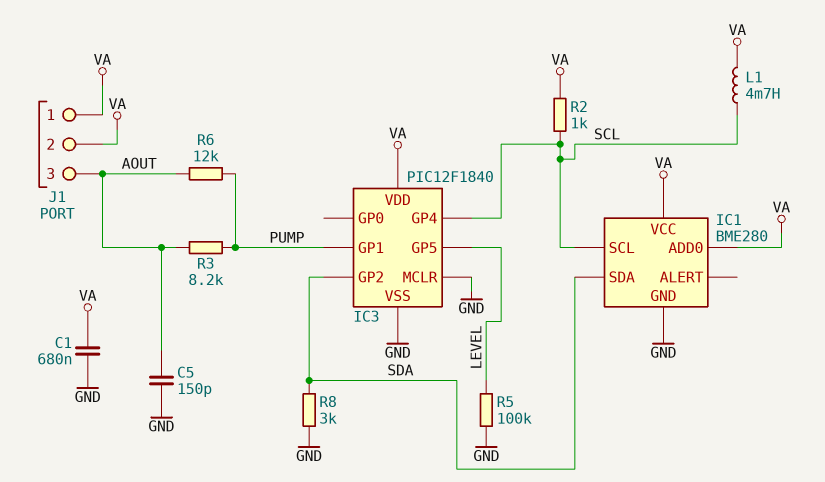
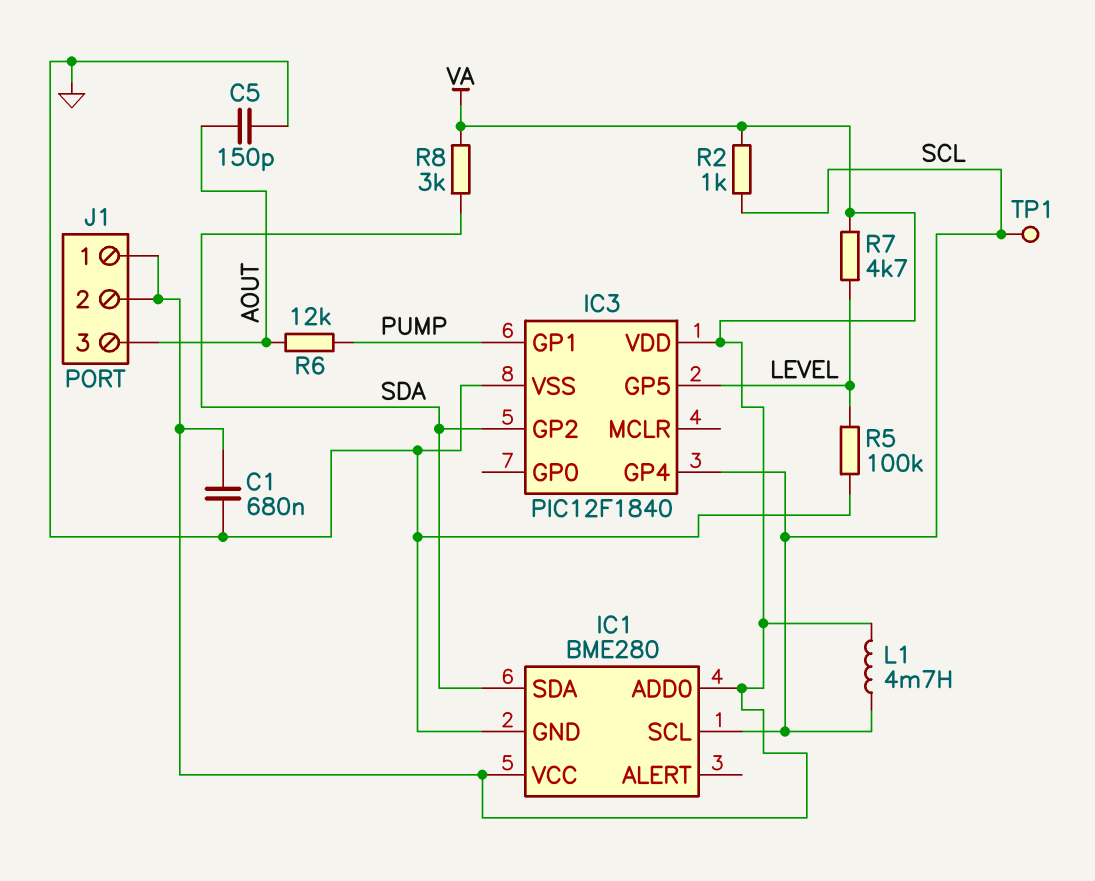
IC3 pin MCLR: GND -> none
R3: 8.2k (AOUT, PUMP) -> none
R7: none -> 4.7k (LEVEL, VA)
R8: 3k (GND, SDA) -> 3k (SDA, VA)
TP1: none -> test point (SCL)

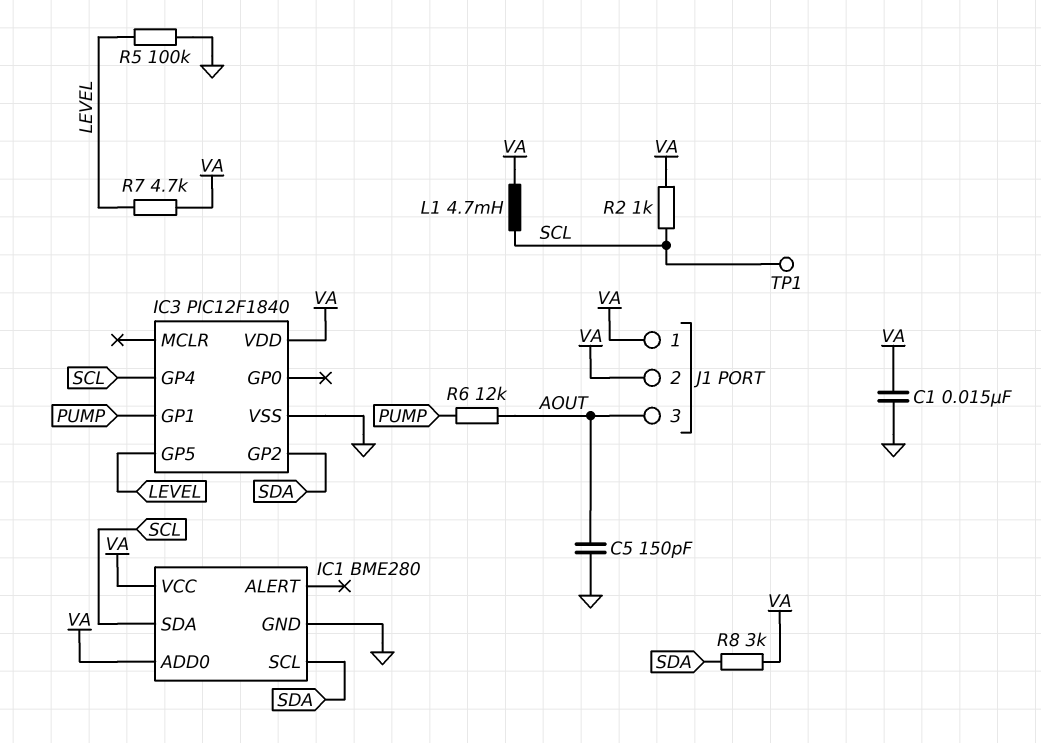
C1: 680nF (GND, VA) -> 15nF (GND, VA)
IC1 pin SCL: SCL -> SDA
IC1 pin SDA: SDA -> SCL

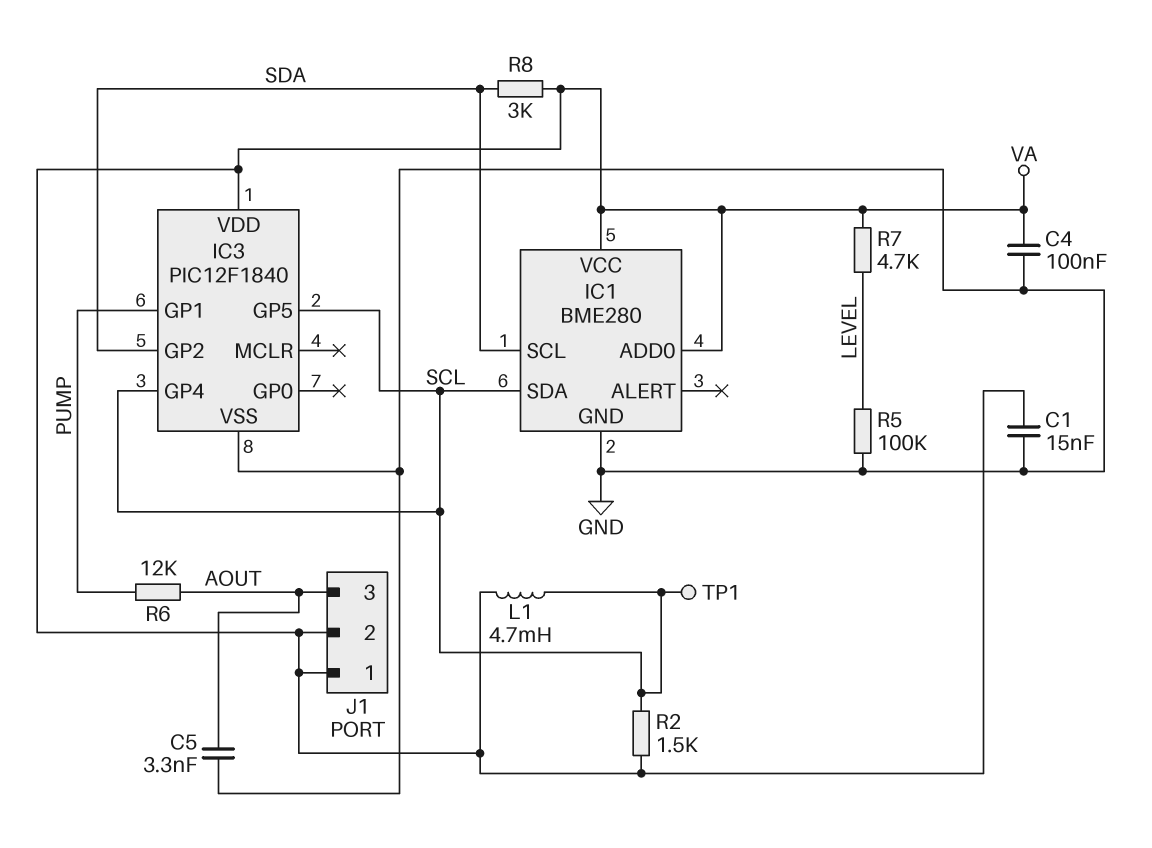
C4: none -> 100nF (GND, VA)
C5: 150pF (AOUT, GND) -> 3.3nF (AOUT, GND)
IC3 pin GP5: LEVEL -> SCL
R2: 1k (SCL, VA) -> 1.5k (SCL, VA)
- - - - -
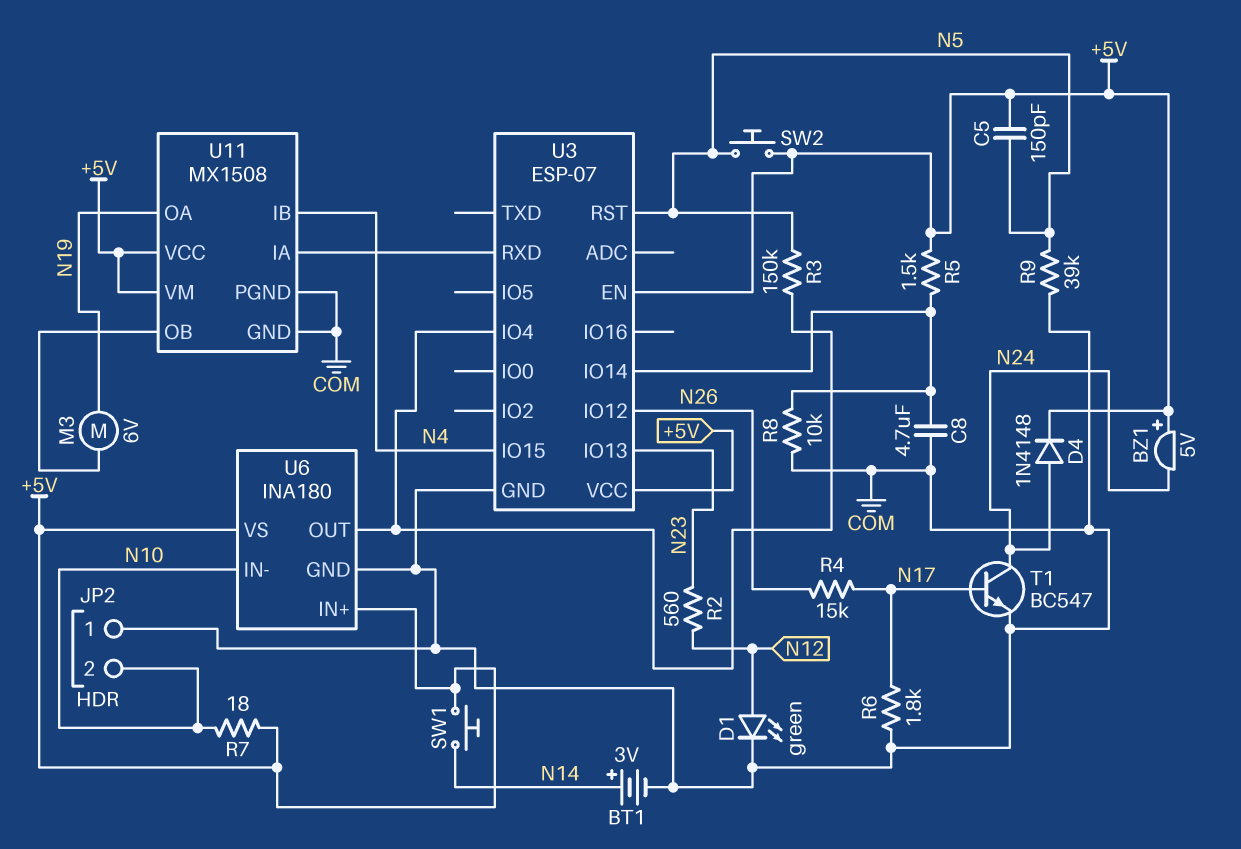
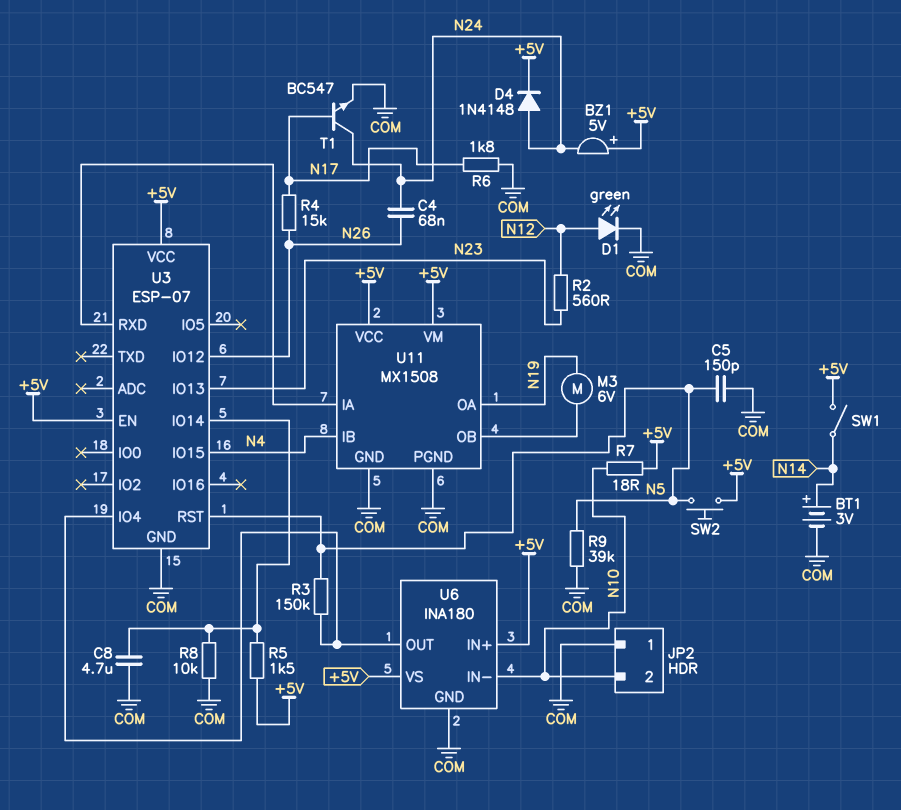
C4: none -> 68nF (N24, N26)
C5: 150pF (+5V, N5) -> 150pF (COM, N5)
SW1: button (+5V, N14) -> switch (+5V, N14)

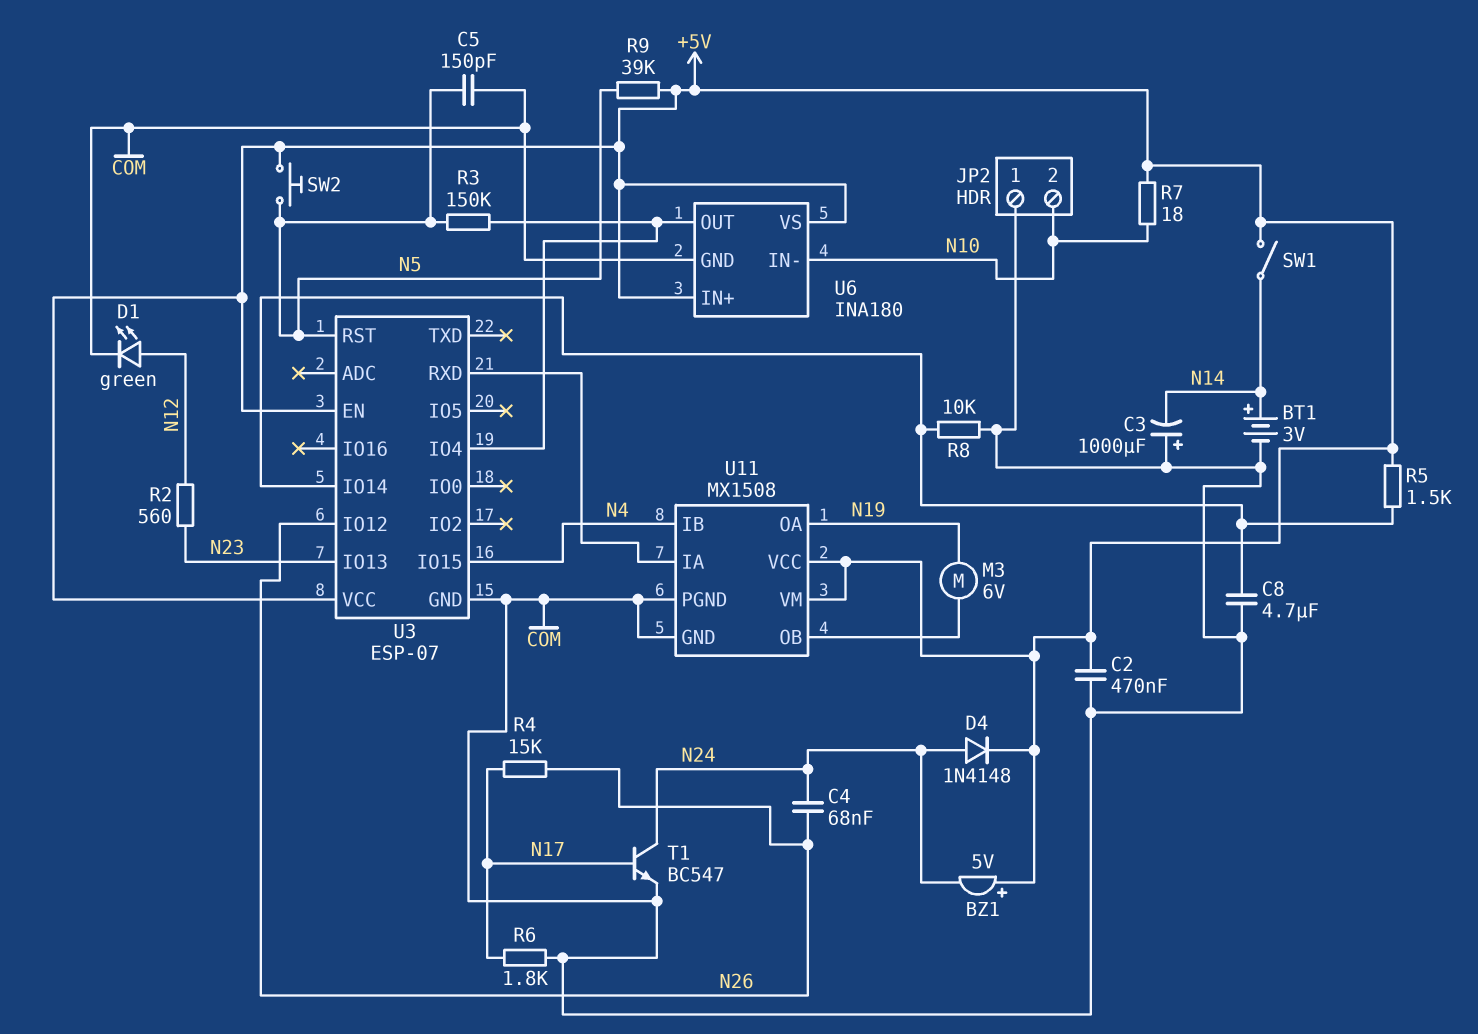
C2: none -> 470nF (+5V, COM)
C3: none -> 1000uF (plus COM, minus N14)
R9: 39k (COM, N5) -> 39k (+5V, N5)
- - - - -
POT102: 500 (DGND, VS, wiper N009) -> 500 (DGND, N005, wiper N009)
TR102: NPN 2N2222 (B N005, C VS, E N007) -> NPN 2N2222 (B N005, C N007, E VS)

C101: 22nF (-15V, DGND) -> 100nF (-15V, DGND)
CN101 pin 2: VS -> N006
- - - - -
→ **Prompt**
Among the entries above, find the line with "R7: none -> 4.7k (LEVEL, VA)" and repeat exactly from there through the line with "R2: 1k (SCL, VA) -> 1.5k (SCL, VA)", leaving out the pictures.

→ **Result of this exercise**
R7: none -> 4.7k (LEVEL, VA)
R8: 3k (GND, SDA) -> 3k (SDA, VA)
TP1: none -> test point (SCL)

C1: 680nF (GND, VA) -> 15nF (GND, VA)
IC1 pin SCL: SCL -> SDA
IC1 pin SDA: SDA -> SCL

C4: none -> 100nF (GND, VA)
C5: 150pF (AOUT, GND) -> 3.3nF (AOUT, GND)
IC3 pin GP5: LEVEL -> SCL
R2: 1k (SCL, VA) -> 1.5k (SCL, VA)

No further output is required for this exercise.